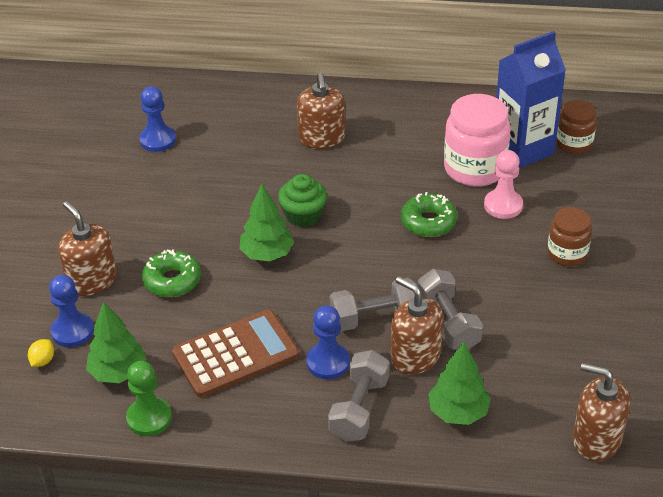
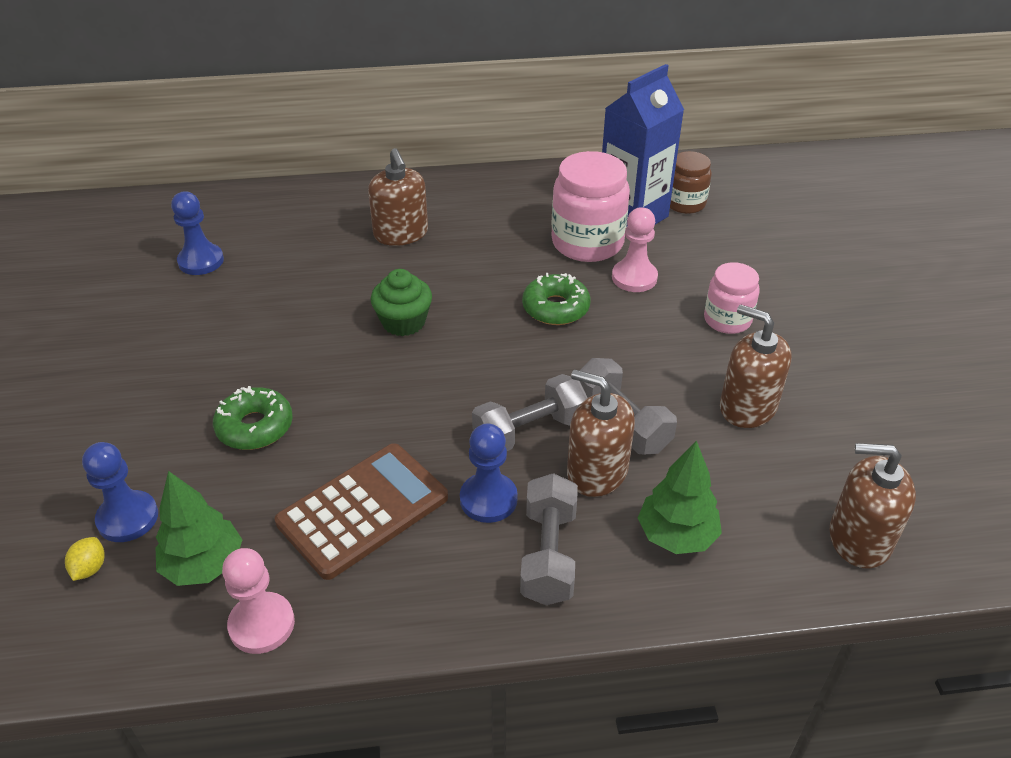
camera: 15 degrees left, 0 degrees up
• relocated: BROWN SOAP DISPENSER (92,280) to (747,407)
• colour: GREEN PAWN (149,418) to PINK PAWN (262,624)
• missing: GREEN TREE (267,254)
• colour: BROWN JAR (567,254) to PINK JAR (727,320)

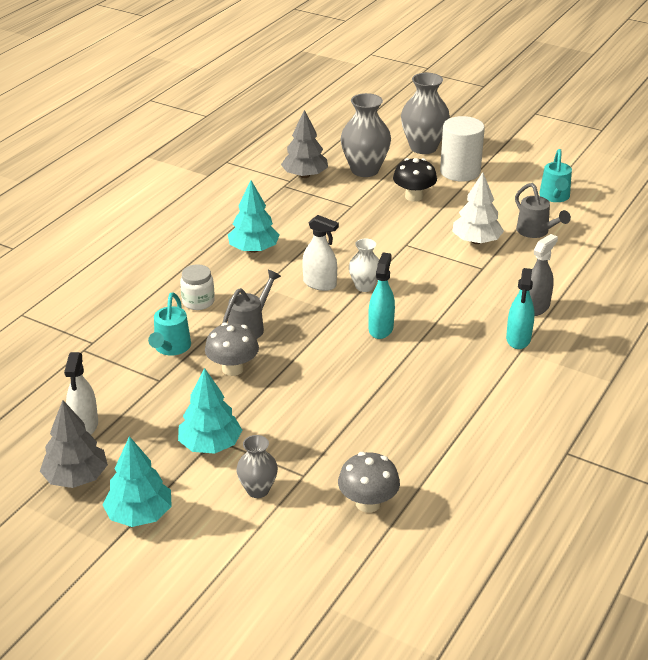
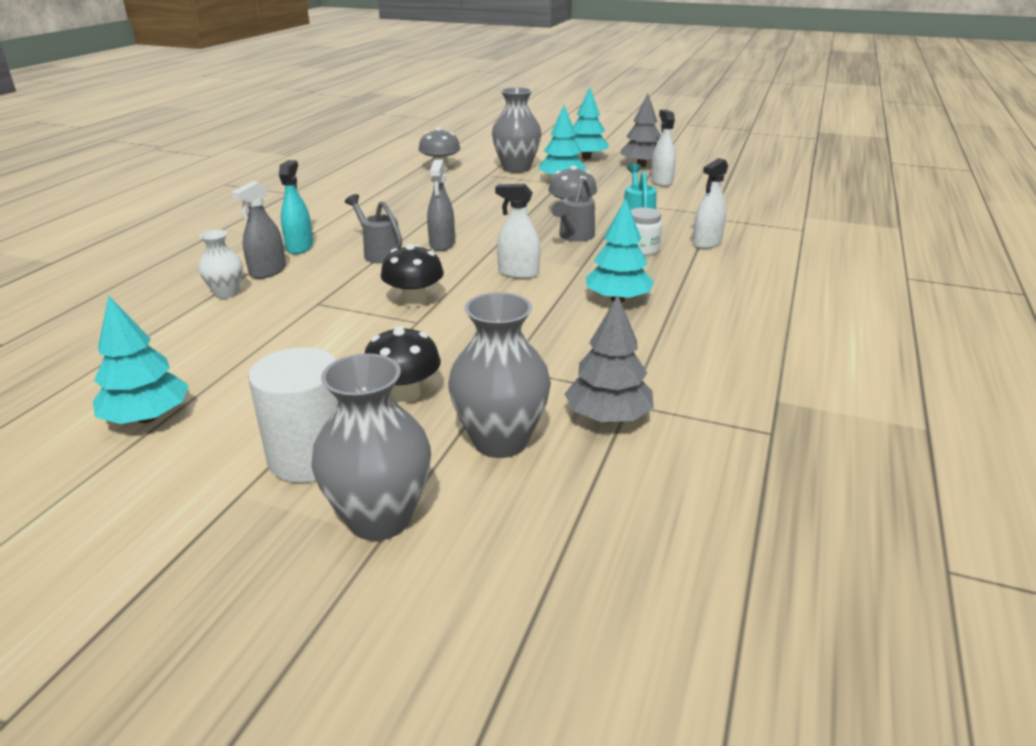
camera: 170 degrees right, 5 degrees down
• size: GREY VASE (258,490) = (516,168) x1.75
• relocated: WHITE VASE (364,286) to (226,293)
• colour: TURQUOISE SPRAY BOTTLE (381,329) to GREY SPRAY BOTTLE (442,244)
• missing: WHITE TREE (476,241)
• relocated: GREY WATERING CAN (536,232) to (379,253)
• exchanged: TURQUOISE WATERING CAN (554,197) to TURQUOISE TREE (147,418)
• appeared: BLACK MUSHROOM (414,301)
• appeared: WHITE SPRAY BOTTLE (707,243)

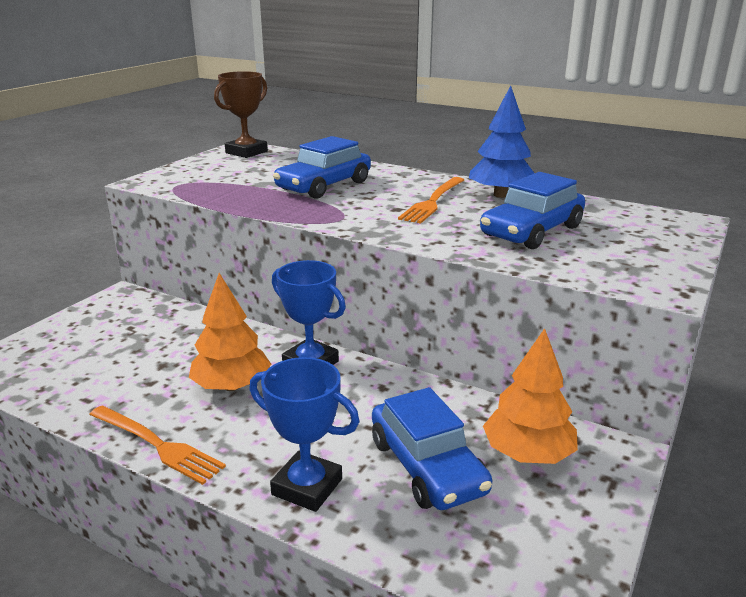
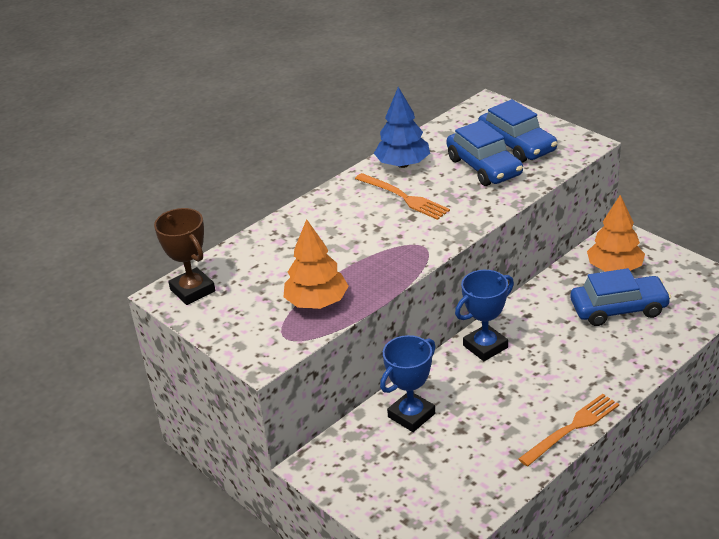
camera: 70 degrees left, 10 degrees up
• relocated: ORANGE TREE (231,386) to (317,302)
• relocated: BLUE TROPHY (307,487) to (411,415)
• relocated: BLUE CAR (324,186) to (517,144)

Exercise goal:
Search the data and copy each line containing "VASE".

Reply to the task:
• size: GREY VASE (258,490) = (516,168) x1.75
• relocated: WHITE VASE (364,286) to (226,293)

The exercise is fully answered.